**Task data**
-------------------------
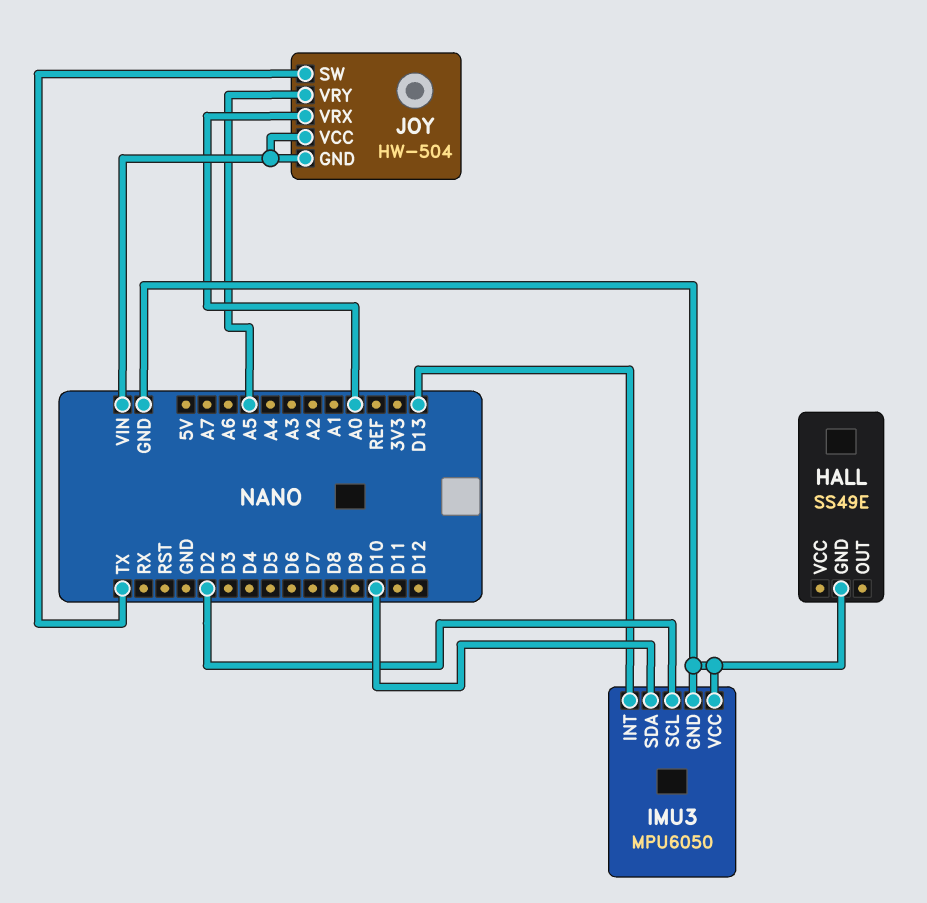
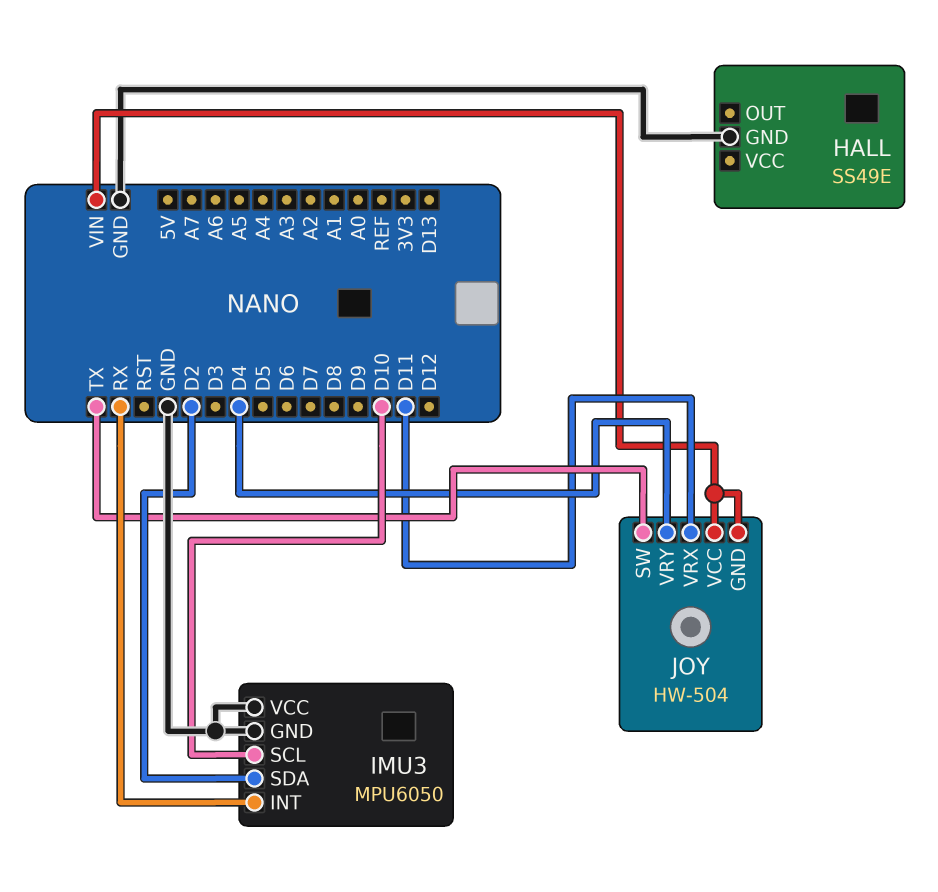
IMU3 pin INT: D13 -> RX
IMU3 pin SCL: D2 -> D10
IMU3 pin SDA: D10 -> D2
JOY pin VRX: A0 -> D11
JOY pin VRY: A5 -> D4

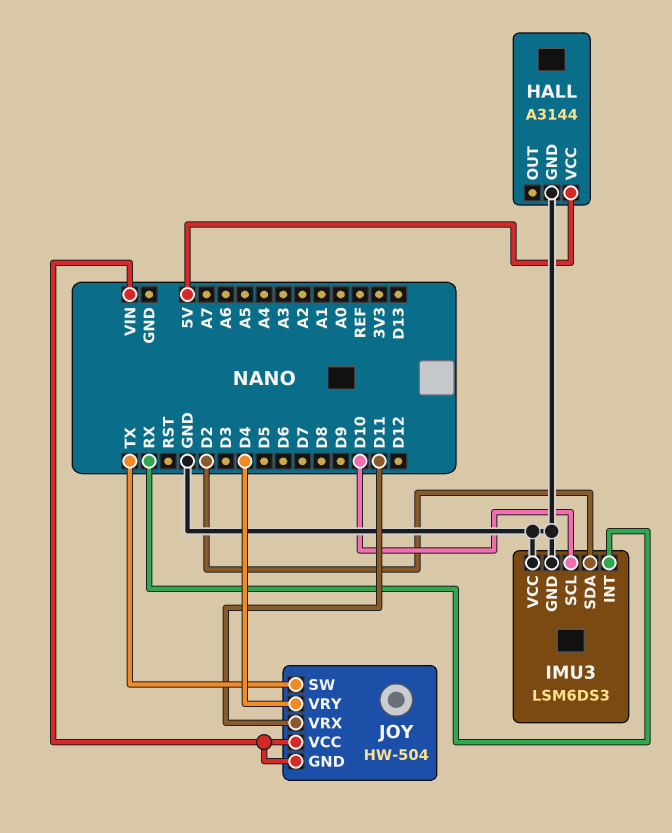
HALL: SS49E -> A3144
HALL pin VCC: none -> 5V
IMU3: MPU6050 -> LSM6DS3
-------------------------
**How to complete this task**
Quote each entry above verbatim and drop the pictures.

**Output of the task**
IMU3 pin INT: D13 -> RX
IMU3 pin SCL: D2 -> D10
IMU3 pin SDA: D10 -> D2
JOY pin VRX: A0 -> D11
JOY pin VRY: A5 -> D4

HALL: SS49E -> A3144
HALL pin VCC: none -> 5V
IMU3: MPU6050 -> LSM6DS3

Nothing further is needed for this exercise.